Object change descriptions
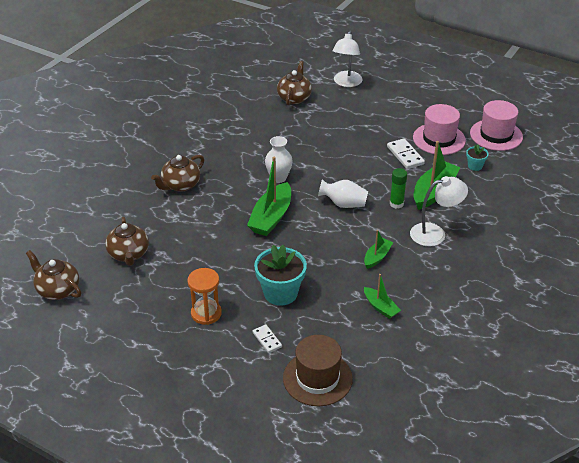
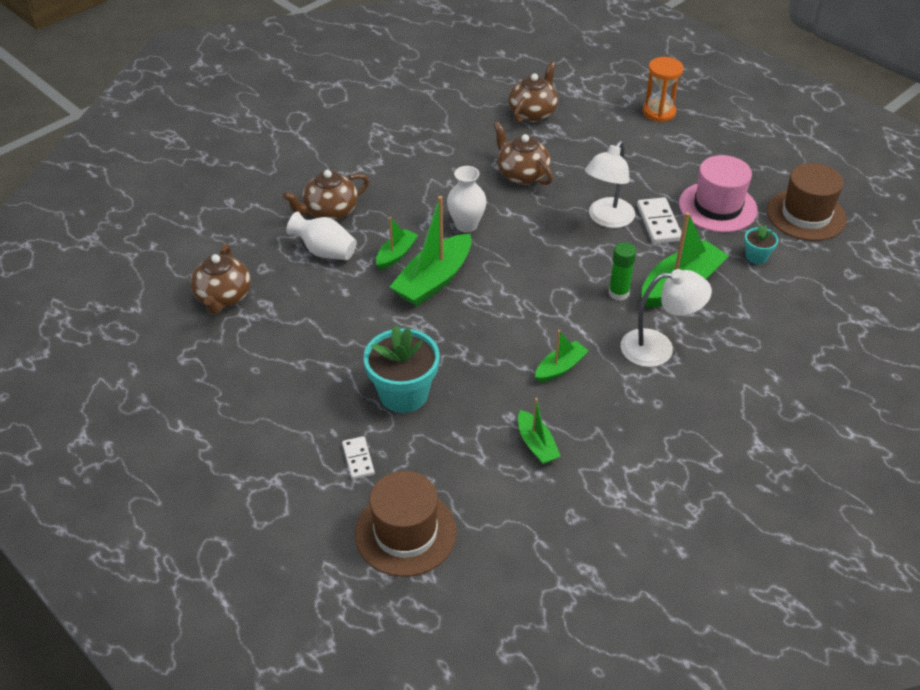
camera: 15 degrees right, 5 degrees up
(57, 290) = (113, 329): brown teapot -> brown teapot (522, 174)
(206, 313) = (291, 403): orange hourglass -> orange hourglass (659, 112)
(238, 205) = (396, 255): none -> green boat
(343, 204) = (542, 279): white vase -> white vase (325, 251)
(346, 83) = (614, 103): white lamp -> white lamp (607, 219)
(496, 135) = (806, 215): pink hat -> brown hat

> _DESCRIPTION OF THE TASK_: Please quote nothing but the lines from the line with "(343, 204) = (542, 279): white" through the end of the data above, exactly as written, ends included.

> _WRITTEN RESPONSE_:
(343, 204) = (542, 279): white vase -> white vase (325, 251)
(346, 83) = (614, 103): white lamp -> white lamp (607, 219)
(496, 135) = (806, 215): pink hat -> brown hat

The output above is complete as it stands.